■ **How to complete this task**: Pictures stay out of the copy; set down each line of the listing below exactly.

■ **Task material**:
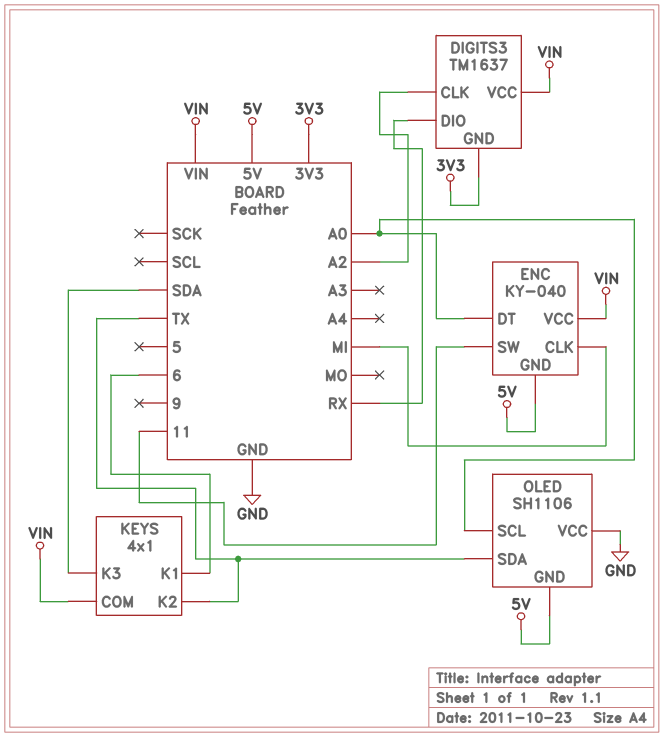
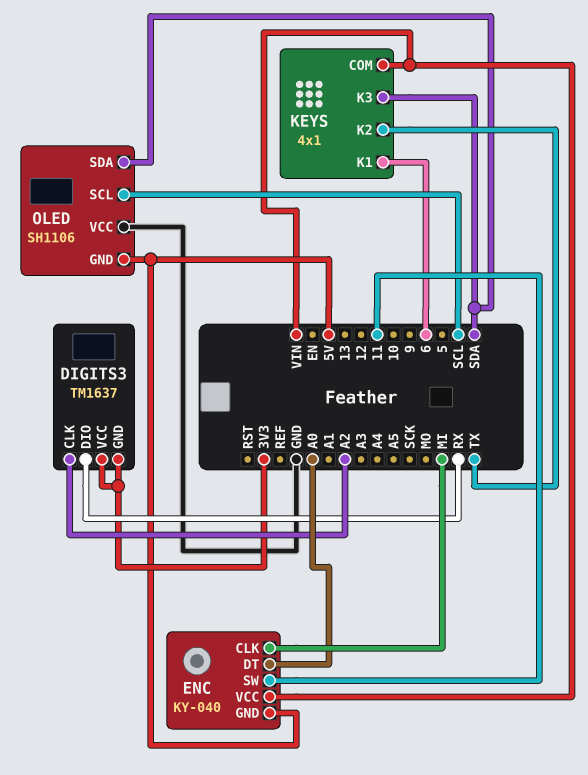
DIGITS3 pin VCC: VIN -> 3V3
OLED pin SCL: A0 -> SCL
OLED pin SDA: TX -> SDA

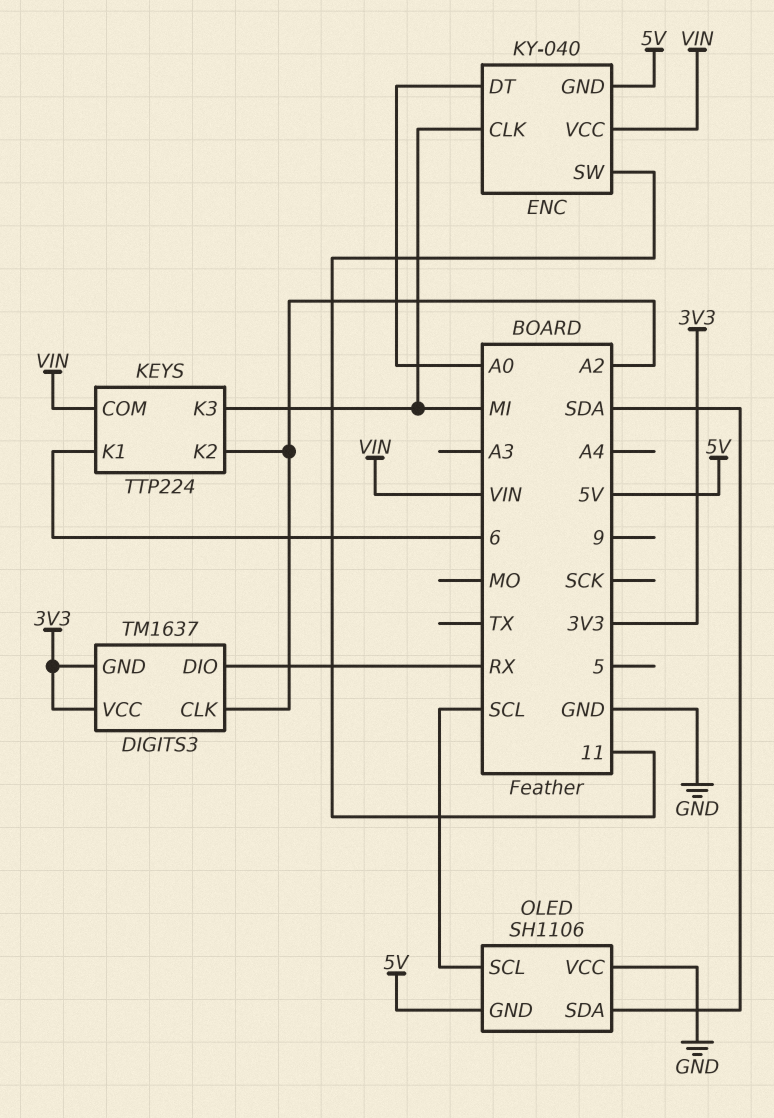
KEYS: 4x1 -> TTP224
KEYS pin K2: TX -> A2
KEYS pin K3: SDA -> MI

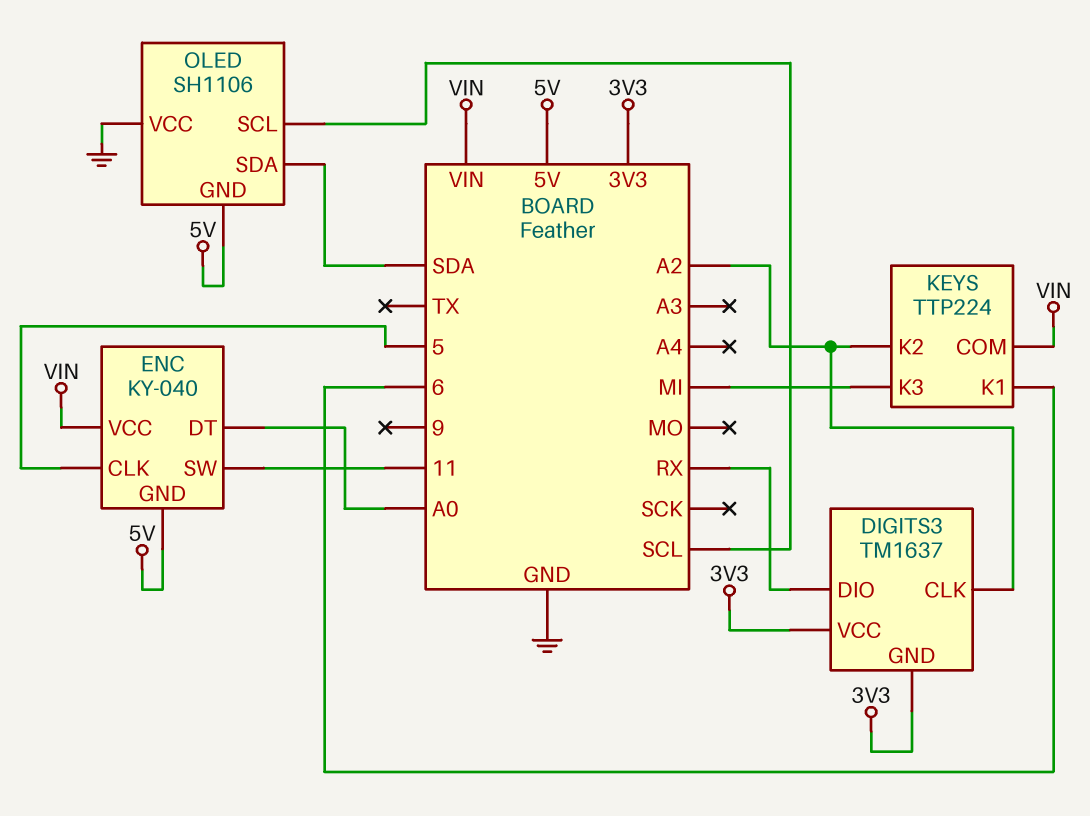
ENC pin CLK: MI -> 5

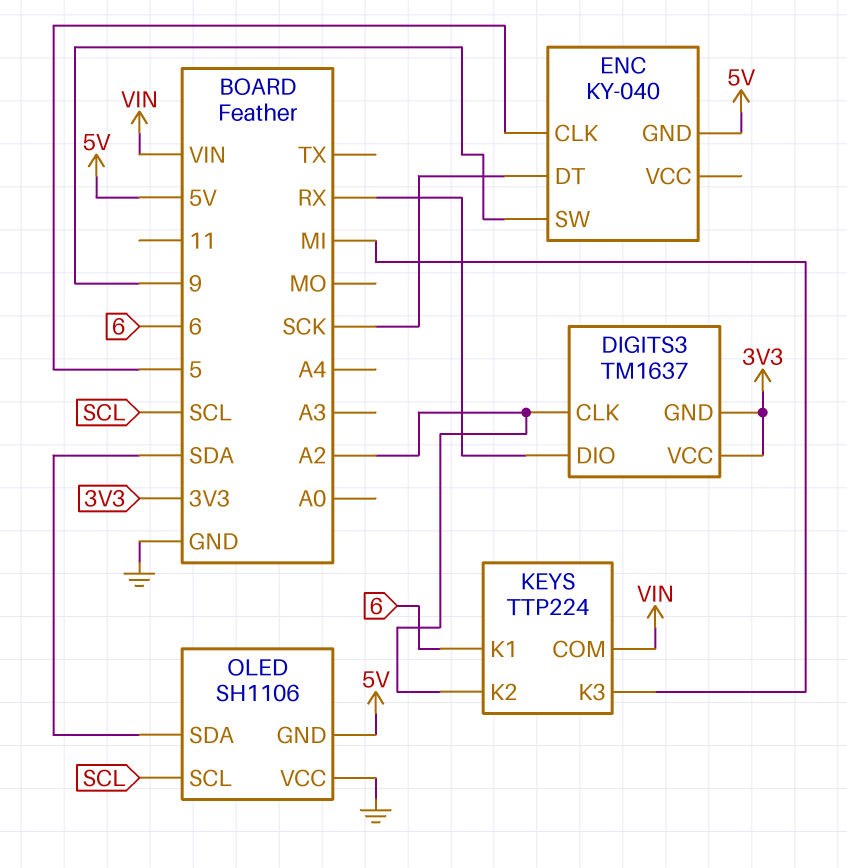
ENC pin DT: A0 -> SCK
ENC pin SW: 11 -> 9
ENC pin VCC: VIN -> none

■ **Reply to the task**:
DIGITS3 pin VCC: VIN -> 3V3
OLED pin SCL: A0 -> SCL
OLED pin SDA: TX -> SDA

KEYS: 4x1 -> TTP224
KEYS pin K2: TX -> A2
KEYS pin K3: SDA -> MI

ENC pin CLK: MI -> 5

ENC pin DT: A0 -> SCK
ENC pin SW: 11 -> 9
ENC pin VCC: VIN -> none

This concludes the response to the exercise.